## DESCRIPTION OF THE TASK
Your task is to copy every line below that contains the word "cyan".

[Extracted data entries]
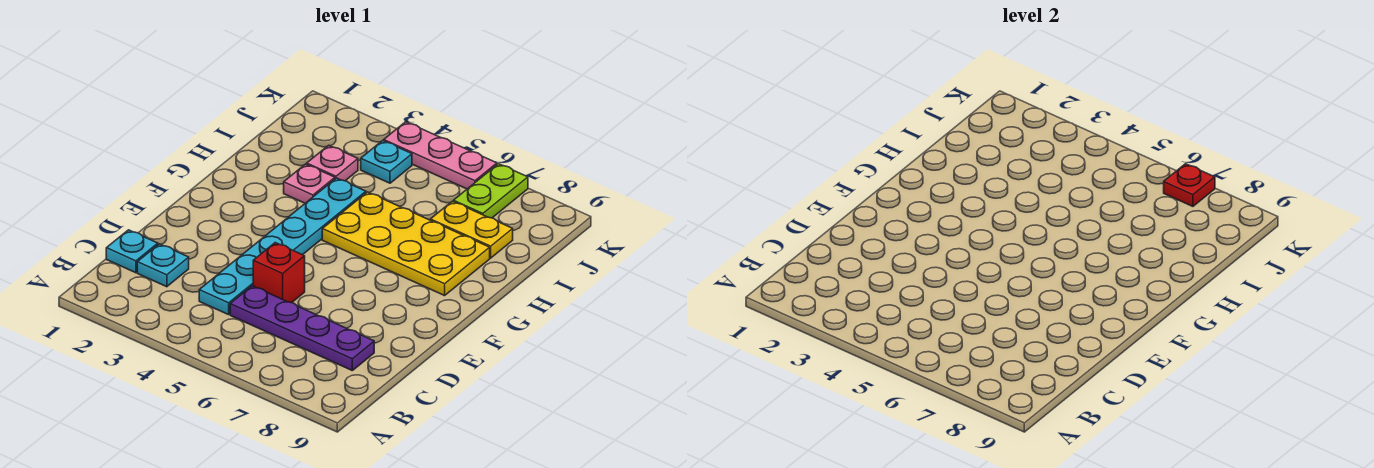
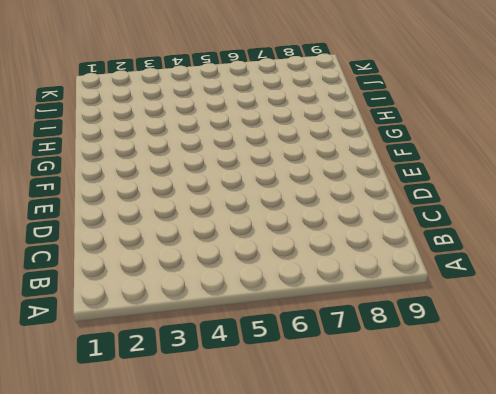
none -> cyan 1x1 plate [106,230,158,273]
none -> cyan 1x1 plate [137,244,189,287]
none -> cyan 1x6 plate [199,178,366,315]

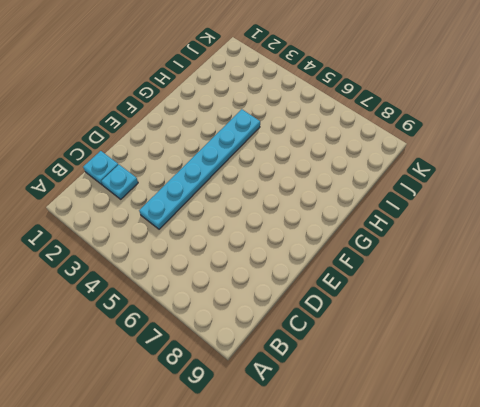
none -> purple 1x4 plate [230,286,374,370]
none -> red 1x1 brick [253,243,305,303]
none -> yellow 2x4 plate [322,192,490,296]

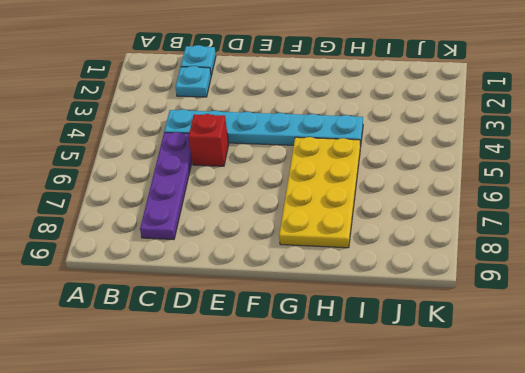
none -> pink 1x1 plate [284,164,335,203]
none -> pink 1x1 plate [307,145,358,181]
none -> yellow 1x2 plate [430,201,513,258]

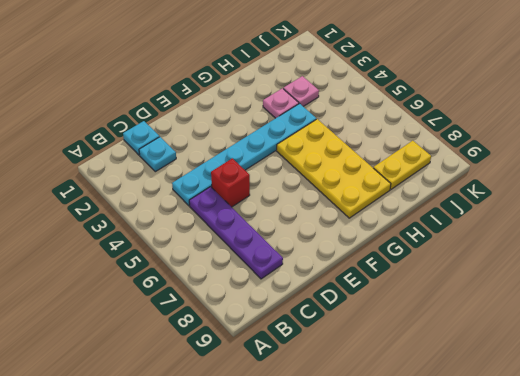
yellow 1x2 plate [373,141,431,189] -> yellow 1x2 plate turned to [430,201,513,258]
none -> cyan 1x1 plate [361,141,412,183]
none -> lime 1x2 plate [453,164,528,218]
none -> pink 1x3 plate [384,122,497,189]

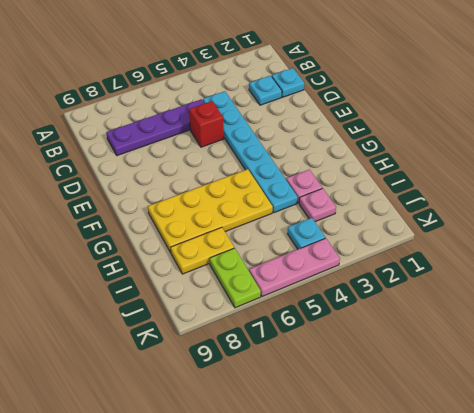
none -> red 1x1 plate [1164,164,1215,206]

## WRITTEN ANSWER
none -> cyan 1x1 plate [106,230,158,273]
none -> cyan 1x1 plate [137,244,189,287]
none -> cyan 1x6 plate [199,178,366,315]
none -> cyan 1x1 plate [361,141,412,183]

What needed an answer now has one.